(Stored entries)
◇ ◇ ◇ ◇ ◇

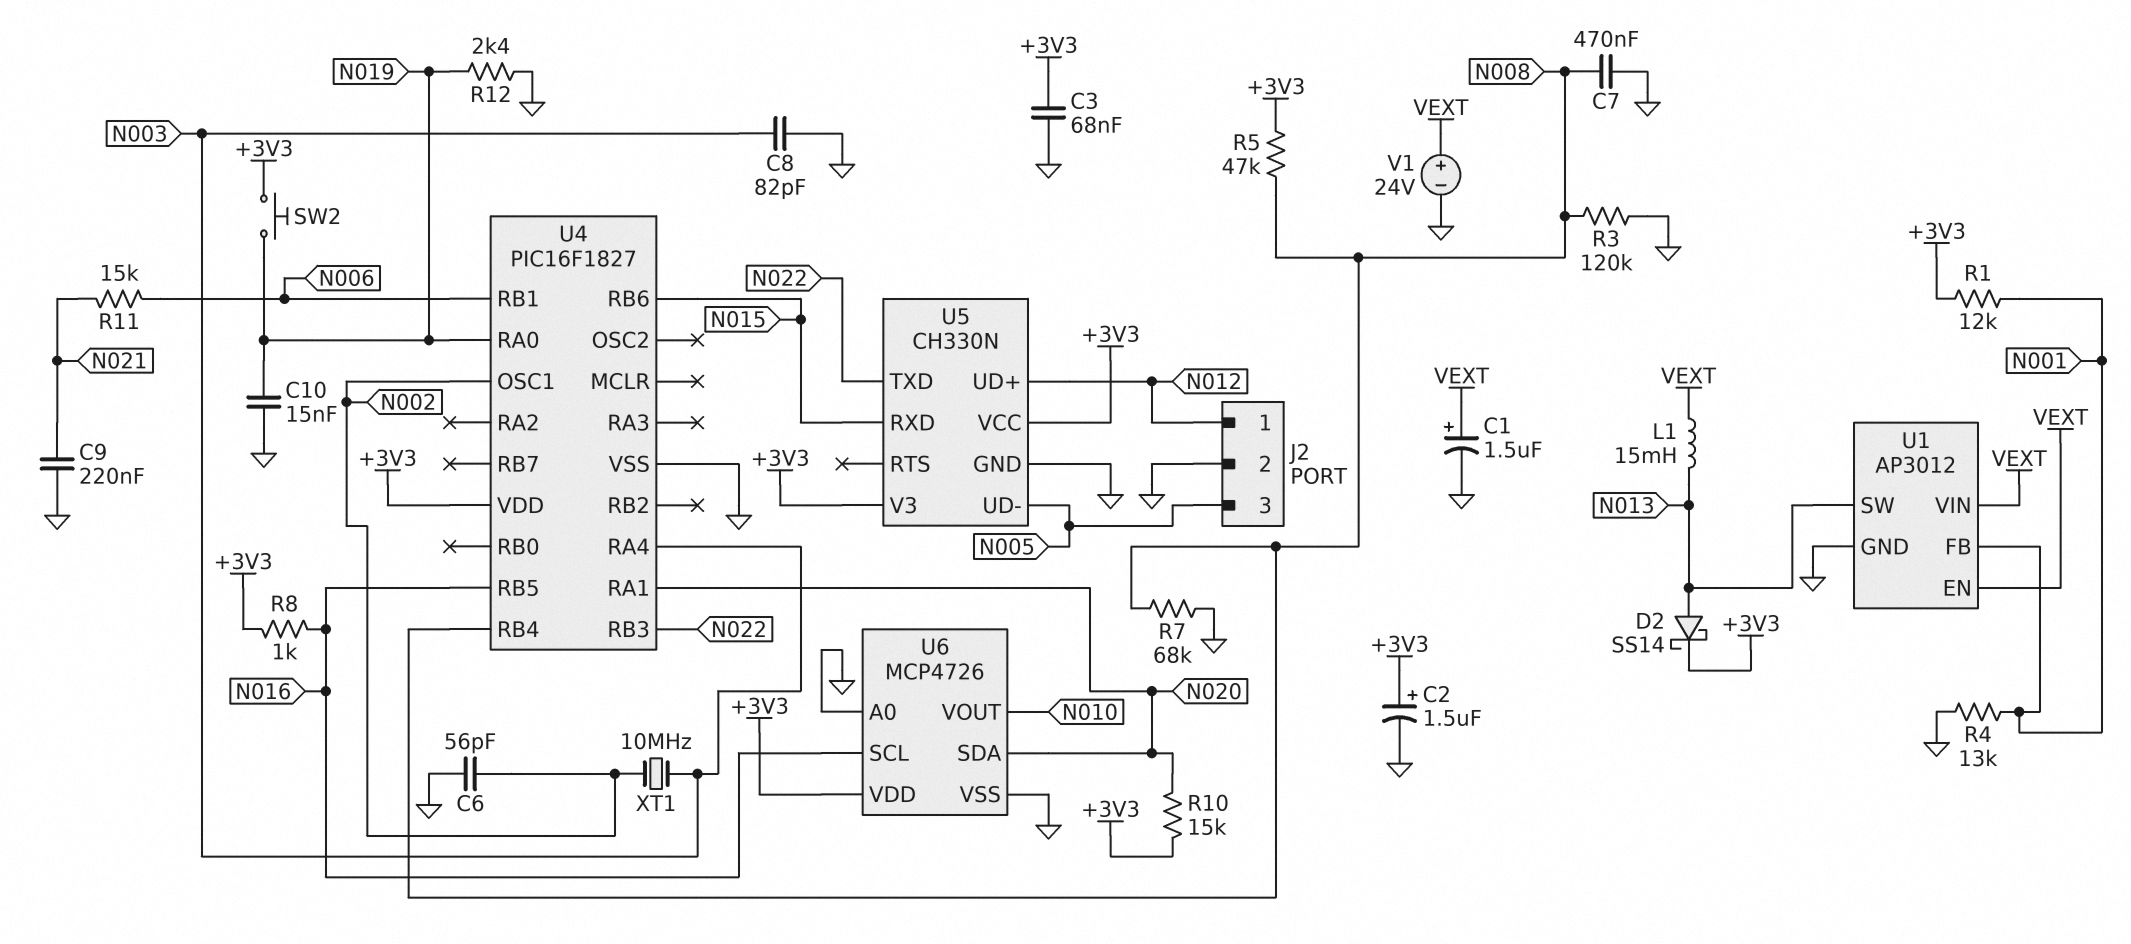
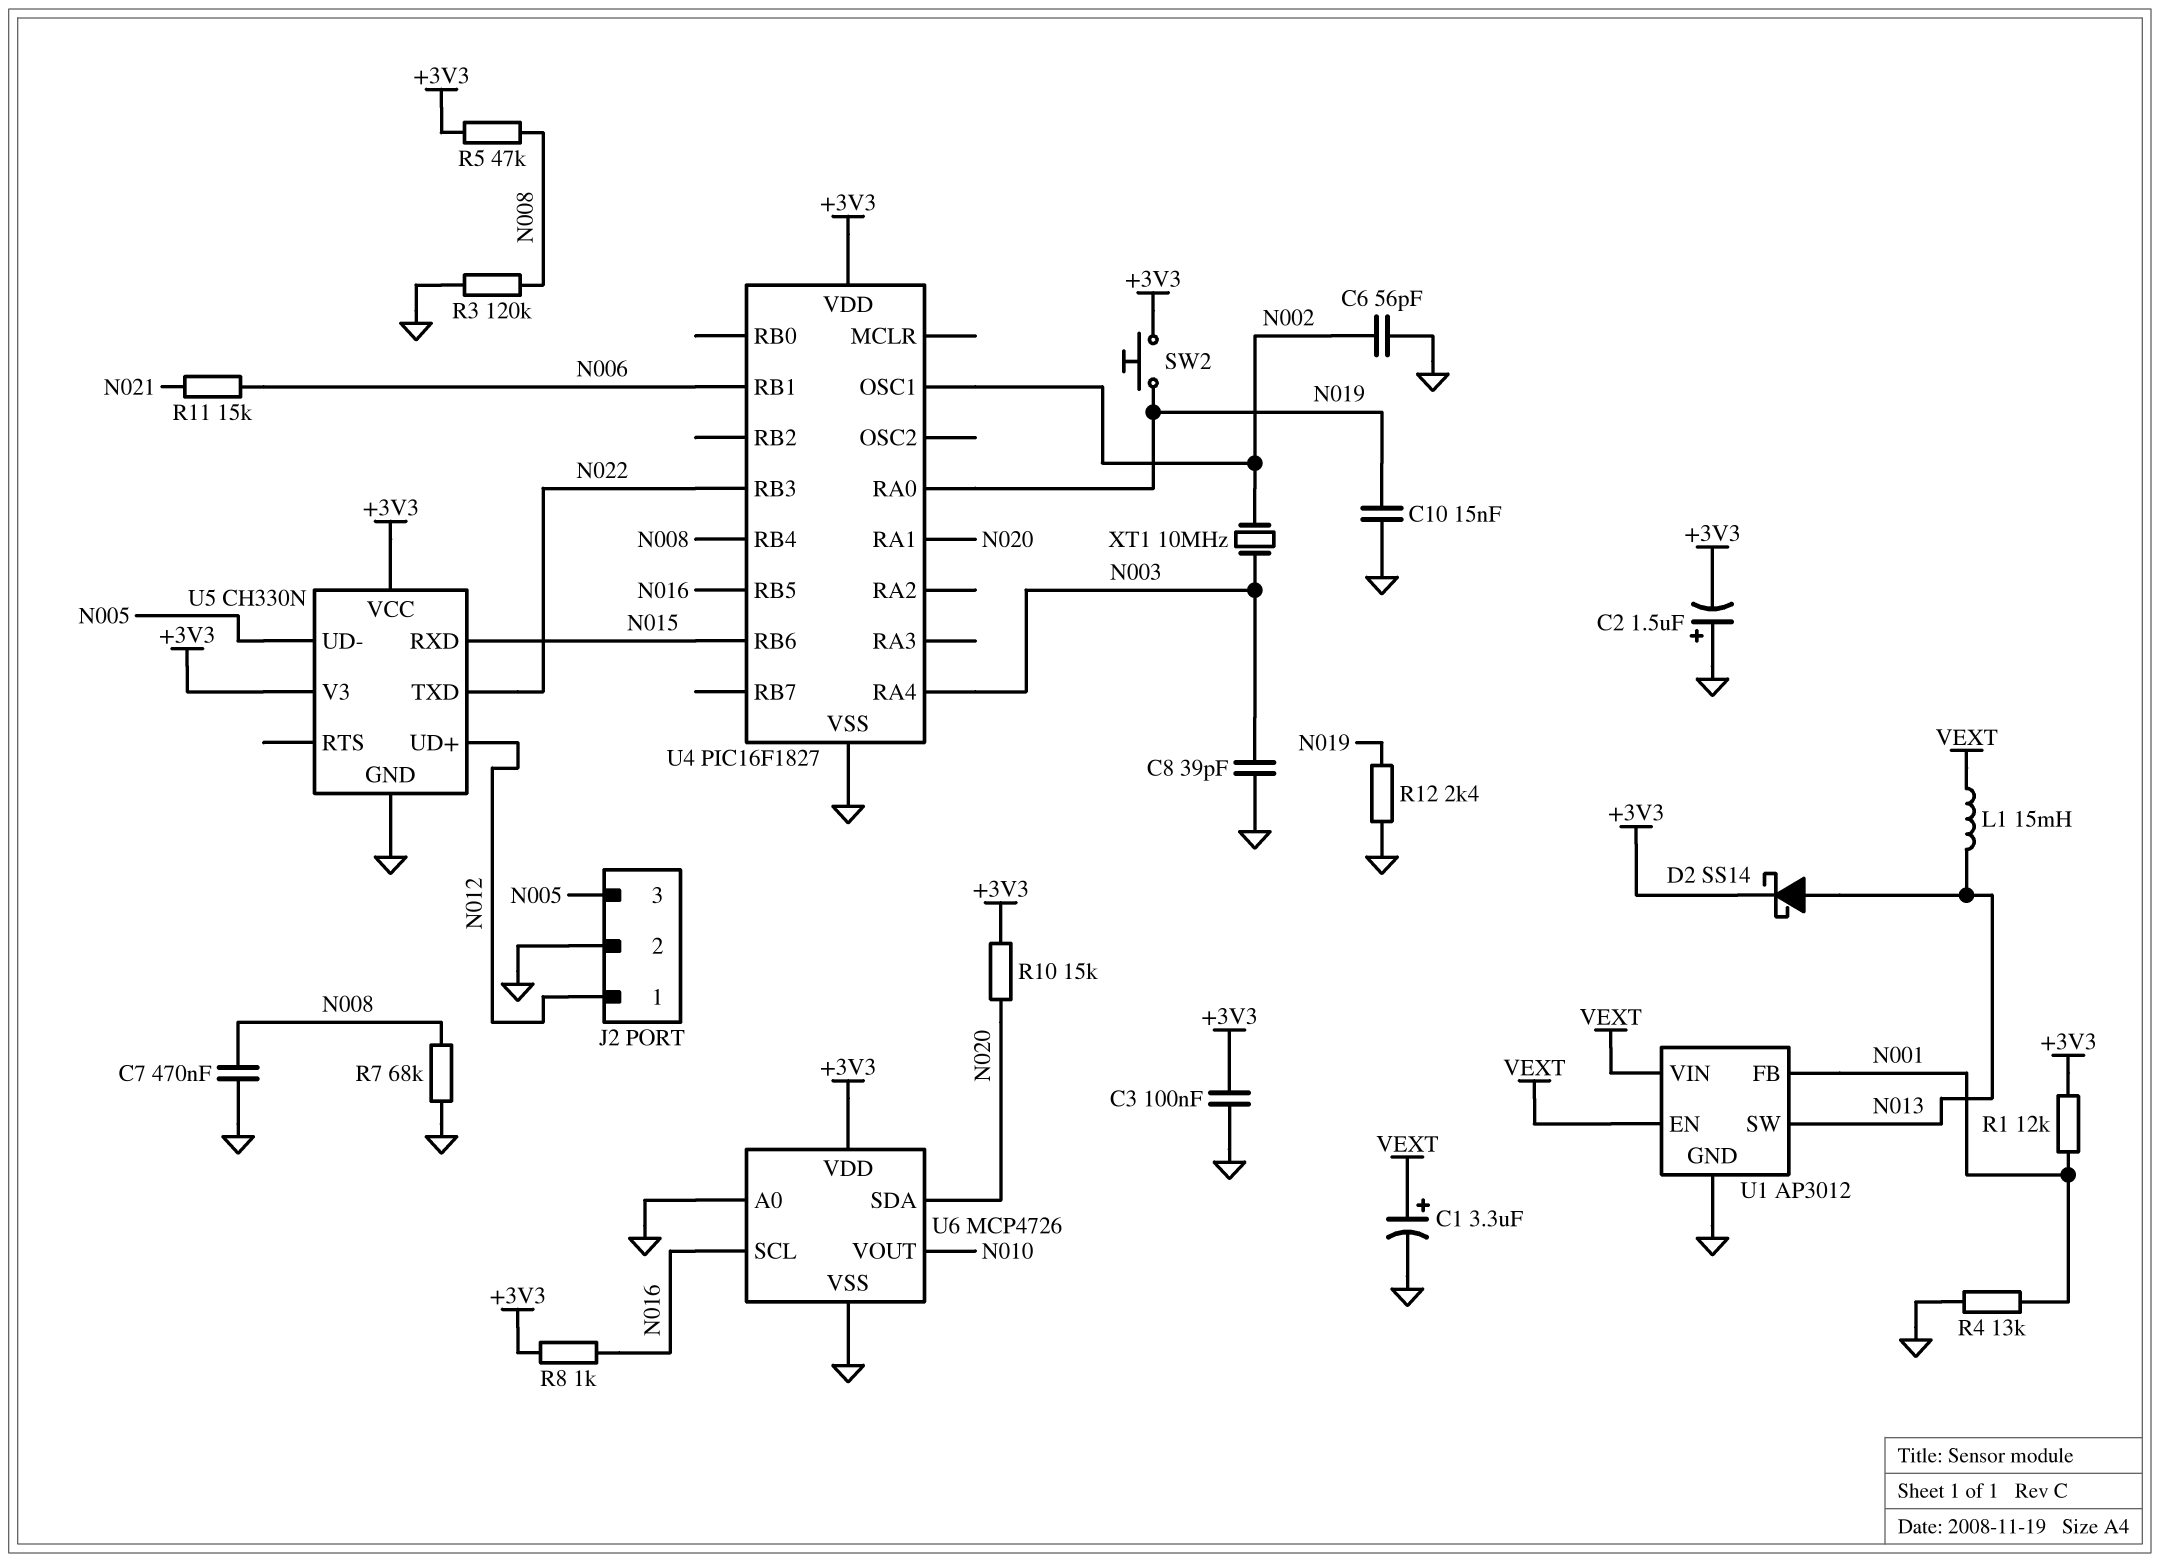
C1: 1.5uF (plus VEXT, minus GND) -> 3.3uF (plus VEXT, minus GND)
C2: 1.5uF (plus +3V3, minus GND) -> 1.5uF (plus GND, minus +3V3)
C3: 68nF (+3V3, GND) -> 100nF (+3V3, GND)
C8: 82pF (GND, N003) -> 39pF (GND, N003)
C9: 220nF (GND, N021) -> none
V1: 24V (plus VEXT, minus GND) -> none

◇ ◇ ◇ ◇ ◇

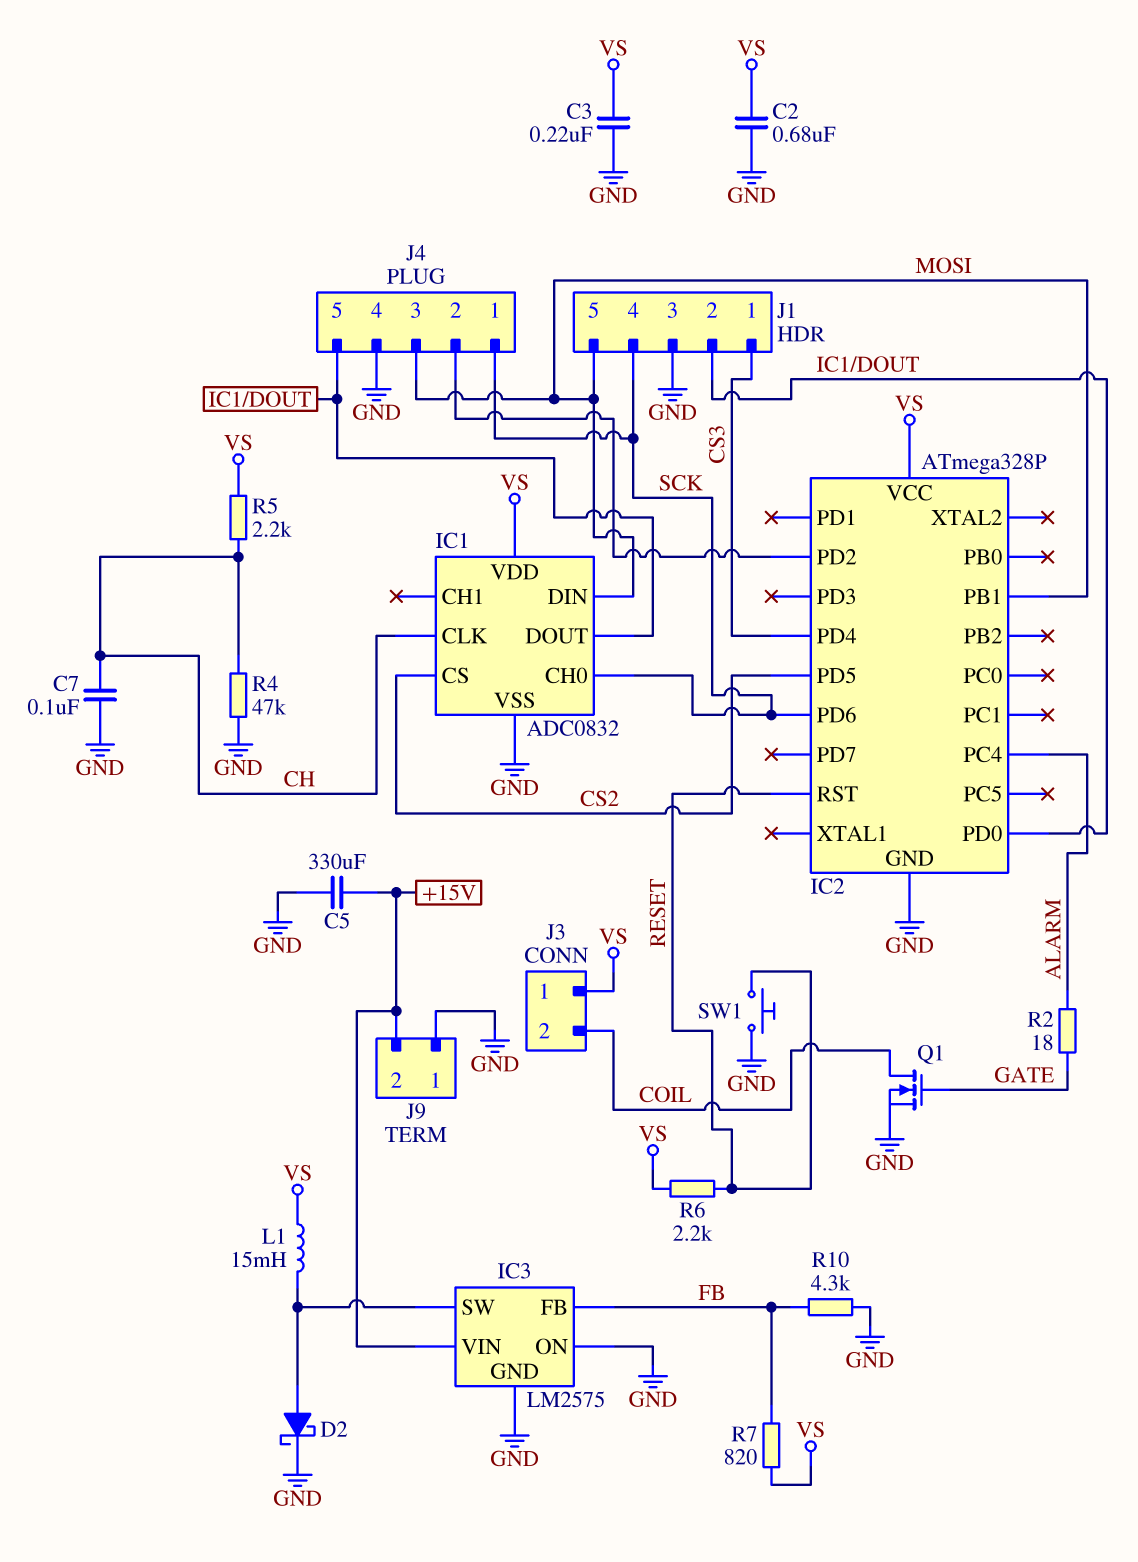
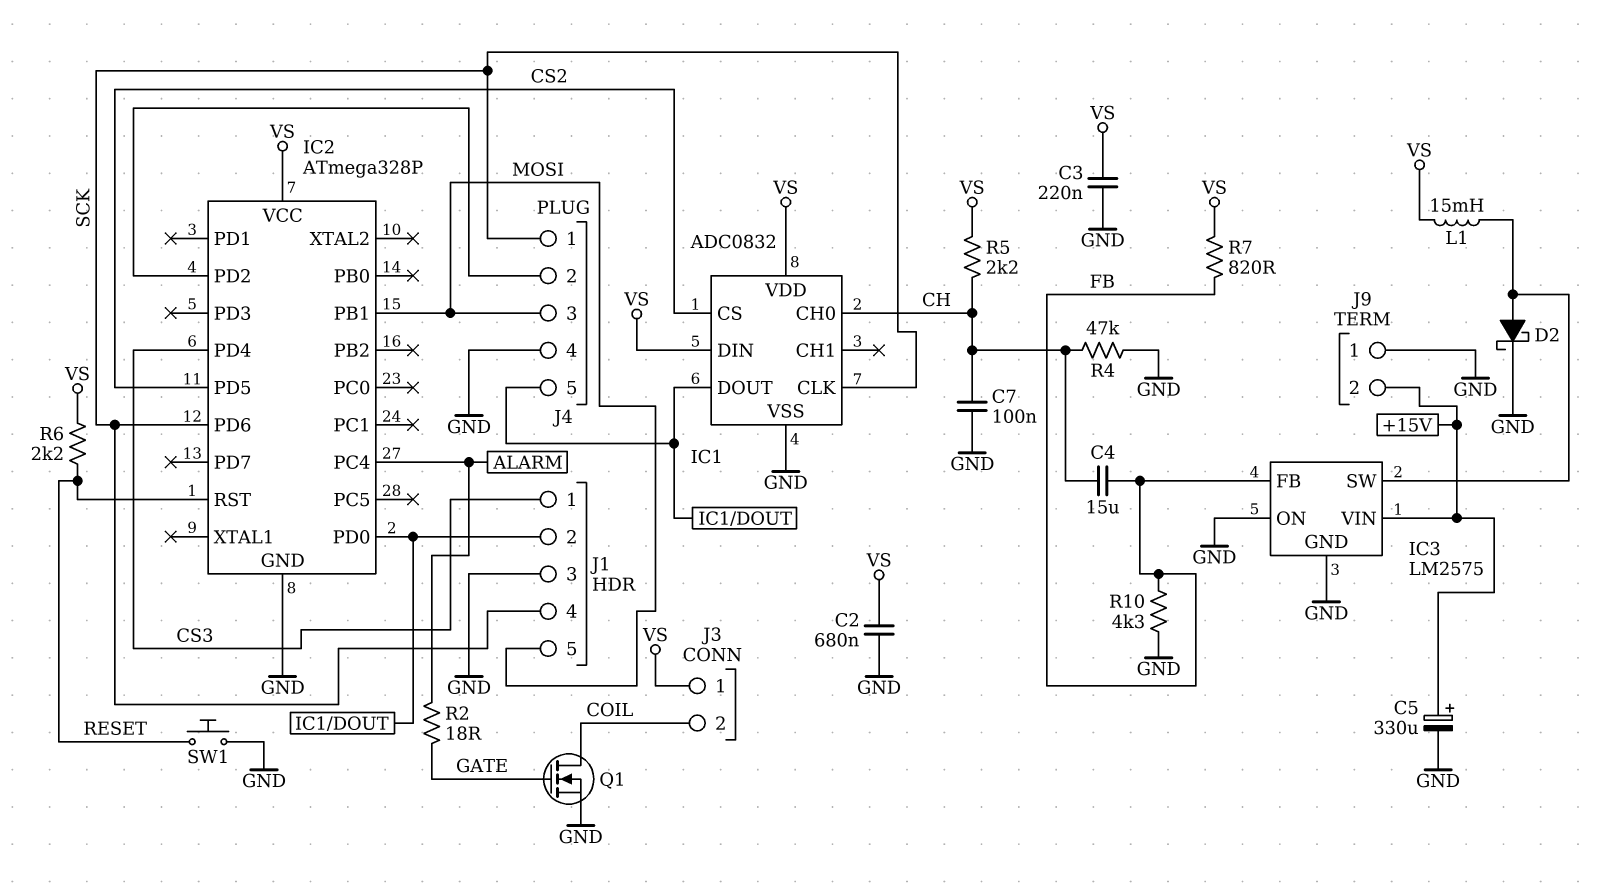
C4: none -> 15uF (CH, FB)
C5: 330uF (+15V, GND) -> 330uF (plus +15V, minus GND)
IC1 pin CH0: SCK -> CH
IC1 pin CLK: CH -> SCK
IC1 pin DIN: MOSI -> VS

◇ ◇ ◇ ◇ ◇

Task statement: Return exactly, and only, the lines above starting at the line that contains "C2: 1.5uF (plus" and ending at the line that contains "V1: 24V (plus VEXT, minus GND) -> none".

Your solution:
C2: 1.5uF (plus +3V3, minus GND) -> 1.5uF (plus GND, minus +3V3)
C3: 68nF (+3V3, GND) -> 100nF (+3V3, GND)
C8: 82pF (GND, N003) -> 39pF (GND, N003)
C9: 220nF (GND, N021) -> none
V1: 24V (plus VEXT, minus GND) -> none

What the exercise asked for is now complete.